===== PROVIDED RECORDS =====

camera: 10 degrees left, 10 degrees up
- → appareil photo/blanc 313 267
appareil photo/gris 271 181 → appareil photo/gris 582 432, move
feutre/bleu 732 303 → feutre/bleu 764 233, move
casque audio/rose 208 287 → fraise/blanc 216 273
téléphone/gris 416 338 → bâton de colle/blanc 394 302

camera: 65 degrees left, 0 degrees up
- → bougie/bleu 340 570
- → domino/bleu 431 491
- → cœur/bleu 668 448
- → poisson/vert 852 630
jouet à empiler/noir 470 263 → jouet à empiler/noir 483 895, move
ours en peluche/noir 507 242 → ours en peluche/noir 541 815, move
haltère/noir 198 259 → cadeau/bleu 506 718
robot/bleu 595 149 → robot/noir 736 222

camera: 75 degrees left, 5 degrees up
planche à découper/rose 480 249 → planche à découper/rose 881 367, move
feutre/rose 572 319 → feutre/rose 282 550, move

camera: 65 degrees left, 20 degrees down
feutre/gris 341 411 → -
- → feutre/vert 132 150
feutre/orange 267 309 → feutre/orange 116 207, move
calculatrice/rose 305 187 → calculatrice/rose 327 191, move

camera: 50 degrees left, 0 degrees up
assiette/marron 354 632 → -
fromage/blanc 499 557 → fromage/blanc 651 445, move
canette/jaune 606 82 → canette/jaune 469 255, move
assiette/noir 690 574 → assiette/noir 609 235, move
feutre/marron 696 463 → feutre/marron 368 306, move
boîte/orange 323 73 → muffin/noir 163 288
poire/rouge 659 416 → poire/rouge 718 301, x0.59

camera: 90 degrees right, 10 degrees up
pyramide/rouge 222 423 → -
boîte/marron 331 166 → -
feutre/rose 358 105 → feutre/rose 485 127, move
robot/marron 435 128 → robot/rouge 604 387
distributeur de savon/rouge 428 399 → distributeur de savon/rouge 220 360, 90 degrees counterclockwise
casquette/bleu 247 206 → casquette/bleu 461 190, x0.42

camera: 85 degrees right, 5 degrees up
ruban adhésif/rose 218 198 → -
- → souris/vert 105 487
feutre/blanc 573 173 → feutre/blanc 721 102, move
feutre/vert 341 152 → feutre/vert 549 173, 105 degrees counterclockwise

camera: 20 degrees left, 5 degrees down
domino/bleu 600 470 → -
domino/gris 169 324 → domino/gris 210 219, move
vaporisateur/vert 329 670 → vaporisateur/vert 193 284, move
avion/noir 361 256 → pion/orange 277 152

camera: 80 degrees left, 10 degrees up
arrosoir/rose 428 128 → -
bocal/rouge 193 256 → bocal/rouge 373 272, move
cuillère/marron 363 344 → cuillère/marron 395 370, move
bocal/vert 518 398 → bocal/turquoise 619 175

=====

■ **EXERCISE DESCRIPTION**: Word for word, set down every line of the material above.

■ **EXERCISE OUTPUT**:
camera: 10 degrees left, 10 degrees up
- → appareil photo/blanc 313 267
appareil photo/gris 271 181 → appareil photo/gris 582 432, move
feutre/bleu 732 303 → feutre/bleu 764 233, move
casque audio/rose 208 287 → fraise/blanc 216 273
téléphone/gris 416 338 → bâton de colle/blanc 394 302

camera: 65 degrees left, 0 degrees up
- → bougie/bleu 340 570
- → domino/bleu 431 491
- → cœur/bleu 668 448
- → poisson/vert 852 630
jouet à empiler/noir 470 263 → jouet à empiler/noir 483 895, move
ours en peluche/noir 507 242 → ours en peluche/noir 541 815, move
haltère/noir 198 259 → cadeau/bleu 506 718
robot/bleu 595 149 → robot/noir 736 222

camera: 75 degrees left, 5 degrees up
planche à découper/rose 480 249 → planche à découper/rose 881 367, move
feutre/rose 572 319 → feutre/rose 282 550, move

camera: 65 degrees left, 20 degrees down
feutre/gris 341 411 → -
- → feutre/vert 132 150
feutre/orange 267 309 → feutre/orange 116 207, move
calculatrice/rose 305 187 → calculatrice/rose 327 191, move

camera: 50 degrees left, 0 degrees up
assiette/marron 354 632 → -
fromage/blanc 499 557 → fromage/blanc 651 445, move
canette/jaune 606 82 → canette/jaune 469 255, move
assiette/noir 690 574 → assiette/noir 609 235, move
feutre/marron 696 463 → feutre/marron 368 306, move
boîte/orange 323 73 → muffin/noir 163 288
poire/rouge 659 416 → poire/rouge 718 301, x0.59

camera: 90 degrees right, 10 degrees up
pyramide/rouge 222 423 → -
boîte/marron 331 166 → -
feutre/rose 358 105 → feutre/rose 485 127, move
robot/marron 435 128 → robot/rouge 604 387
distributeur de savon/rouge 428 399 → distributeur de savon/rouge 220 360, 90 degrees counterclockwise
casquette/bleu 247 206 → casquette/bleu 461 190, x0.42

camera: 85 degrees right, 5 degrees up
ruban adhésif/rose 218 198 → -
- → souris/vert 105 487
feutre/blanc 573 173 → feutre/blanc 721 102, move
feutre/vert 341 152 → feutre/vert 549 173, 105 degrees counterclockwise

camera: 20 degrees left, 5 degrees down
domino/bleu 600 470 → -
domino/gris 169 324 → domino/gris 210 219, move
vaporisateur/vert 329 670 → vaporisateur/vert 193 284, move
avion/noir 361 256 → pion/orange 277 152

camera: 80 degrees left, 10 degrees up
arrosoir/rose 428 128 → -
bocal/rouge 193 256 → bocal/rouge 373 272, move
cuillère/marron 363 344 → cuillère/marron 395 370, move
bocal/vert 518 398 → bocal/turquoise 619 175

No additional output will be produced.